[Exercise]:
For this exercise, copy all the data exactly and include none of the pictures.

[Input records]:
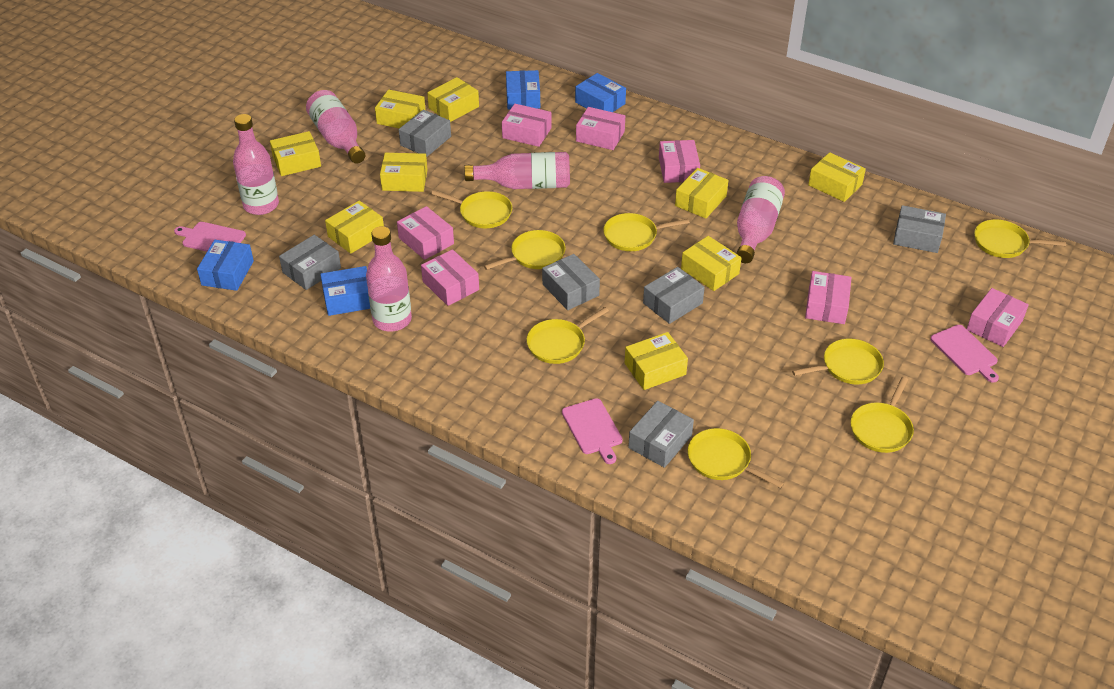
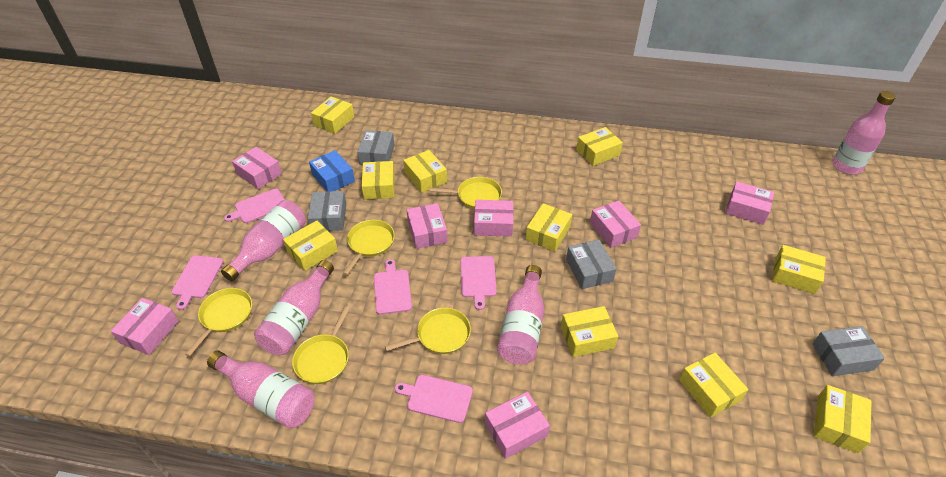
blue box: 4 -> 1
grey box: 6 -> 4
pink cutting board: 3 -> 5
yellow box: 9 -> 10
yellow pan: 8 -> 5

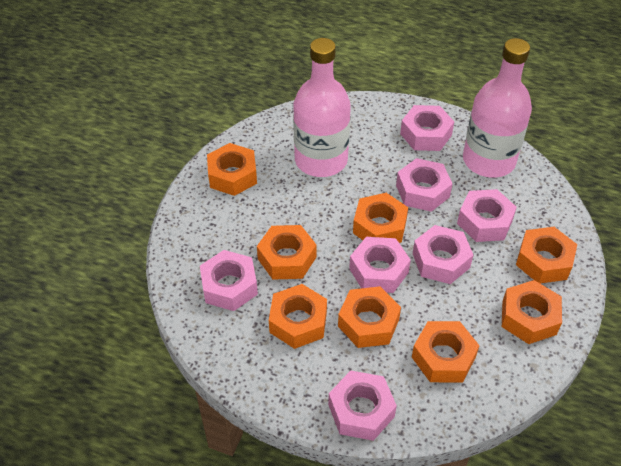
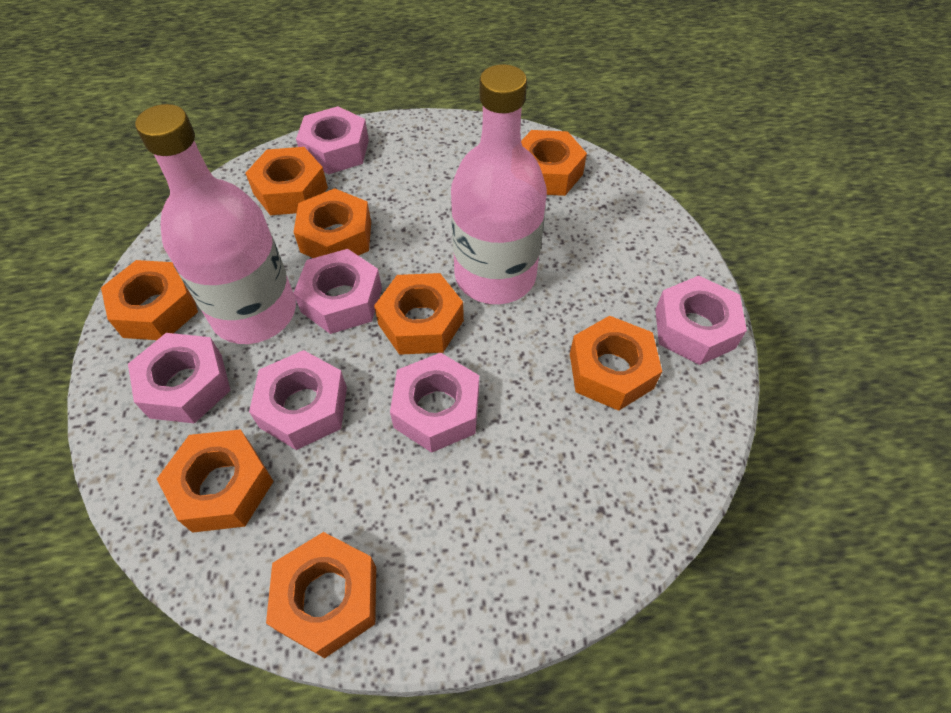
pink nut: 7 -> 6

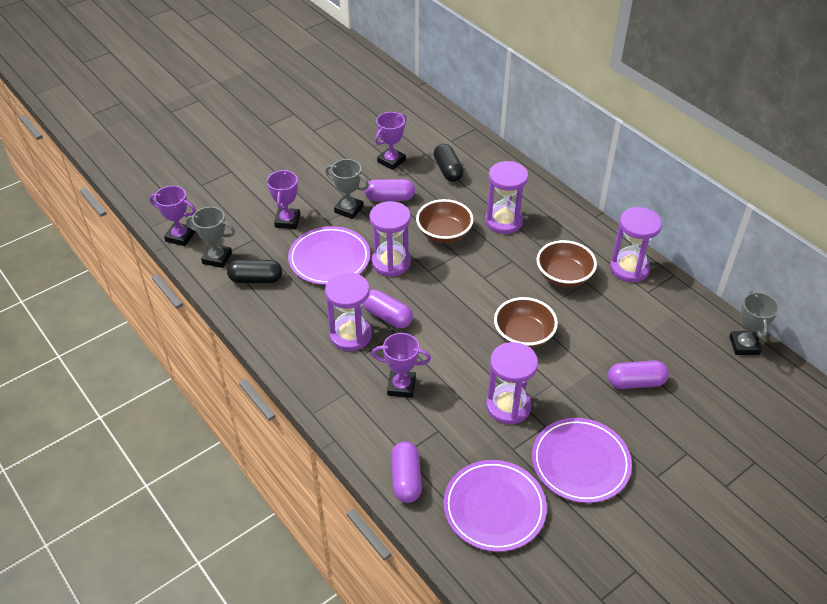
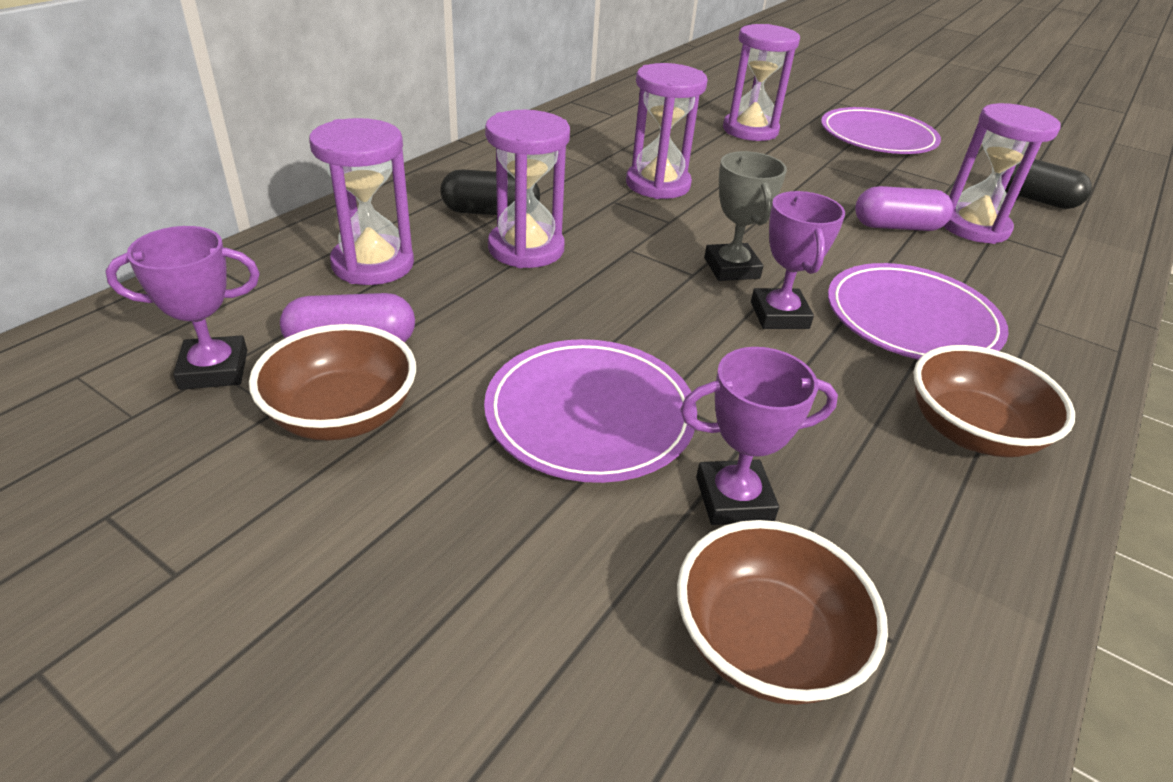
grey trophy: 3 -> 1
purple capsule: 4 -> 2
purple trophy: 4 -> 3

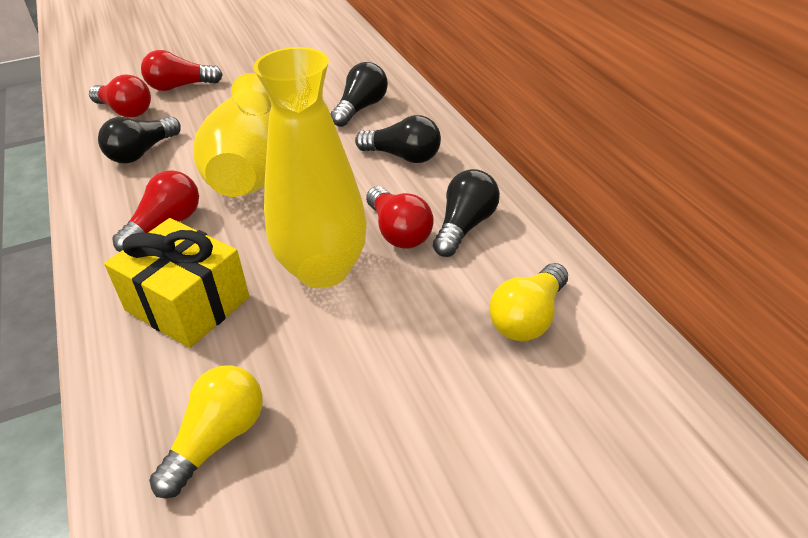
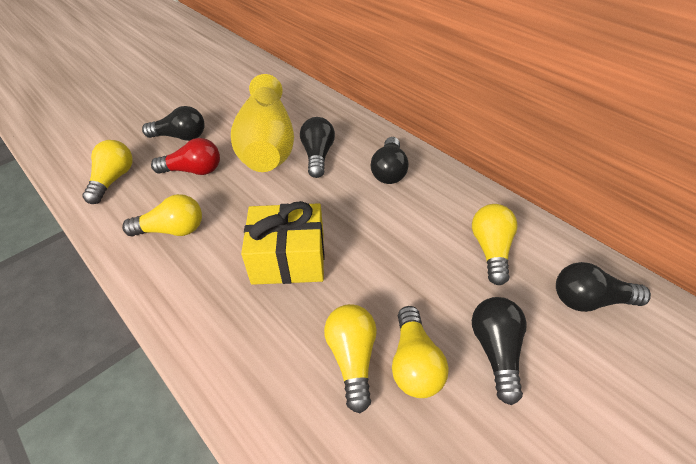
black light bulb: 4 -> 5
red light bulb: 4 -> 1
yellow light bulb: 2 -> 5
yellow vase: 2 -> 1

[Answer box]:
blue box: 4 -> 1
grey box: 6 -> 4
pink cutting board: 3 -> 5
yellow box: 9 -> 10
yellow pan: 8 -> 5

pink nut: 7 -> 6

grey trophy: 3 -> 1
purple capsule: 4 -> 2
purple trophy: 4 -> 3

black light bulb: 4 -> 5
red light bulb: 4 -> 1
yellow light bulb: 2 -> 5
yellow vase: 2 -> 1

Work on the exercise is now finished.